→ **WORK INSTRUCTIONS**
Copy every line in the listing that contains "brick".

== Segment start ==

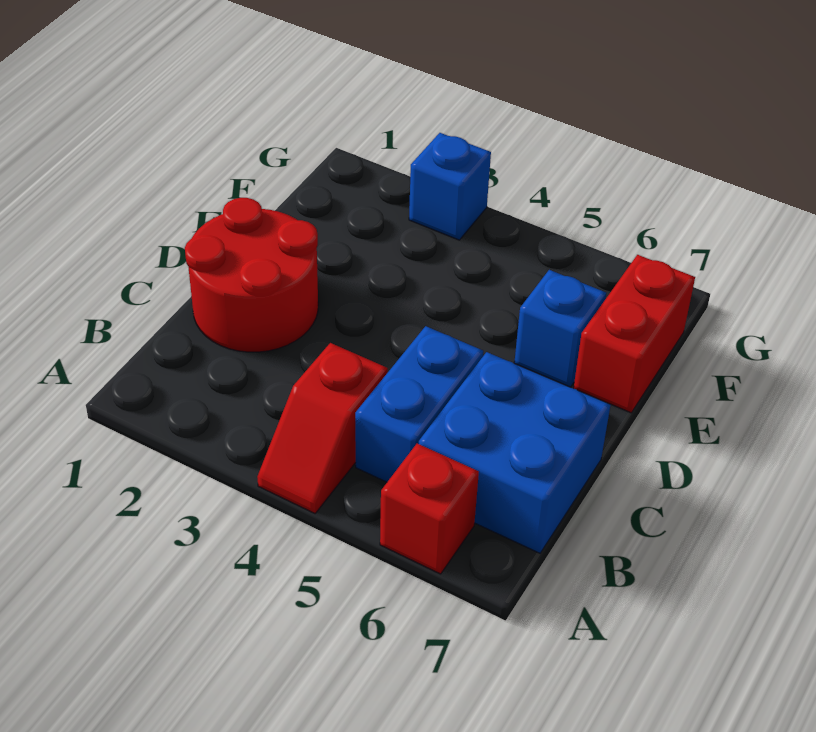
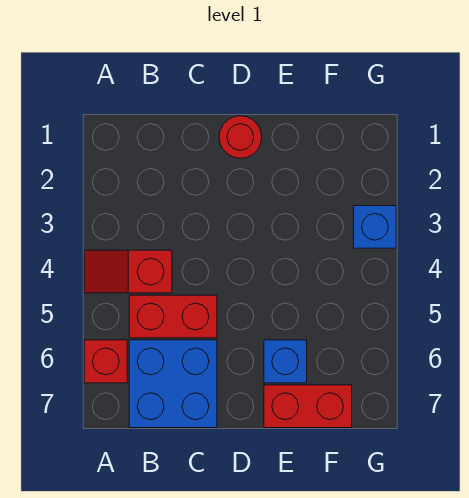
blue brick B5:C5 level 1 -> red brick B5:C5 level 1
red round brick C1:D2 level 1 -> red round brick D1 level 1

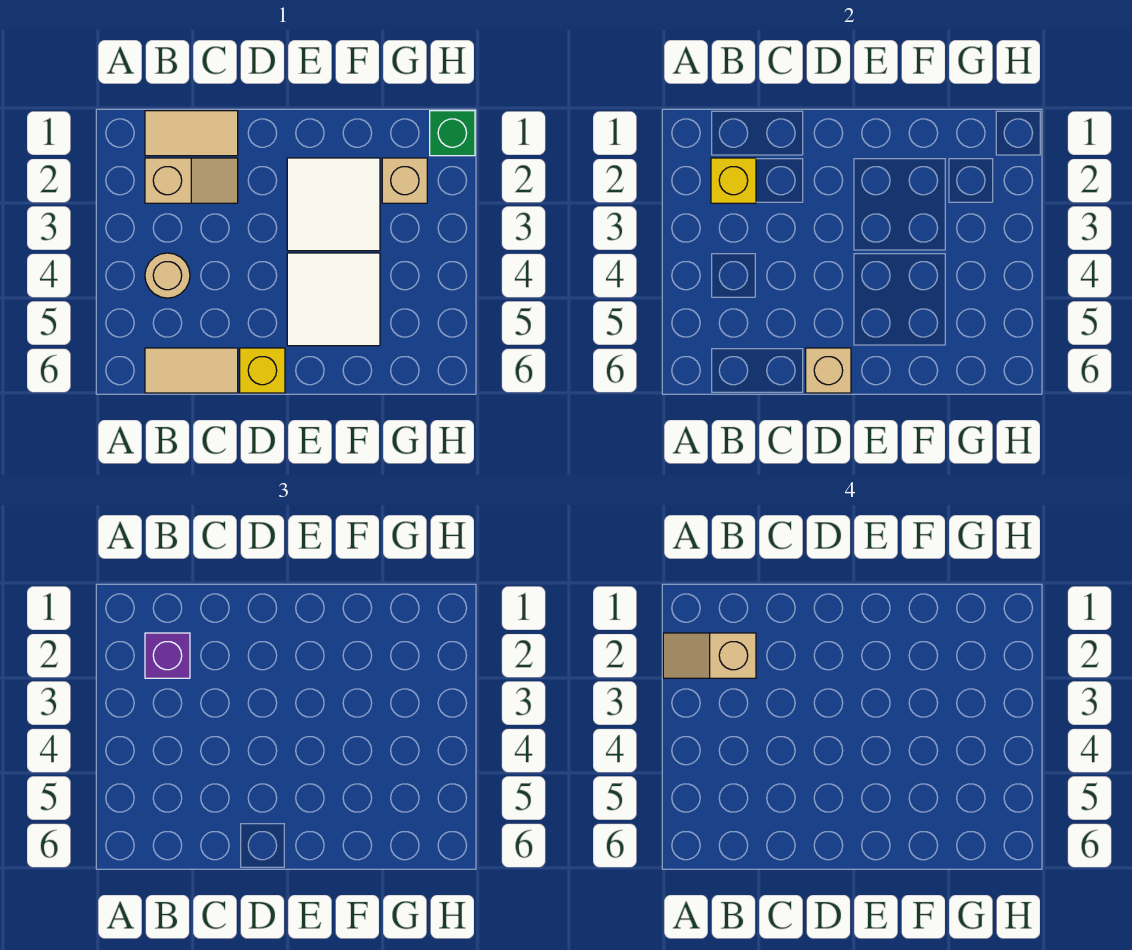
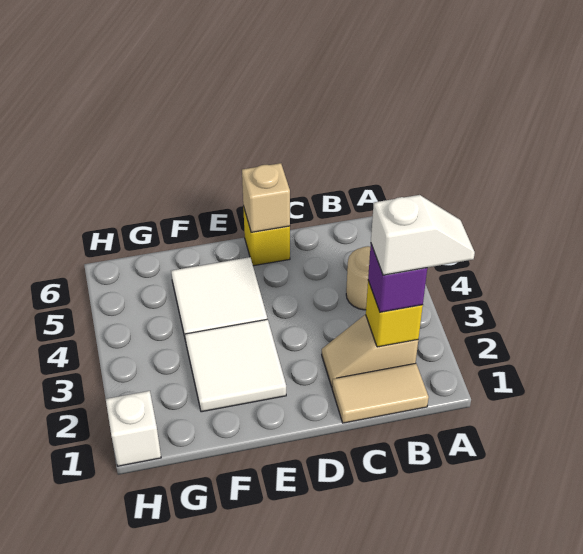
tan slope A2:B2 level 4 top B -> white slope A2:B2 level 4 top B
tan tile B6:C6 level 1 -> none
tan brick G2 level 1 -> none
green brick H1 level 1 -> white brick H1 level 1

== Segment end ==

→ **REPLY**
blue brick B5:C5 level 1 -> red brick B5:C5 level 1
red round brick C1:D2 level 1 -> red round brick D1 level 1
tan brick G2 level 1 -> none
green brick H1 level 1 -> white brick H1 level 1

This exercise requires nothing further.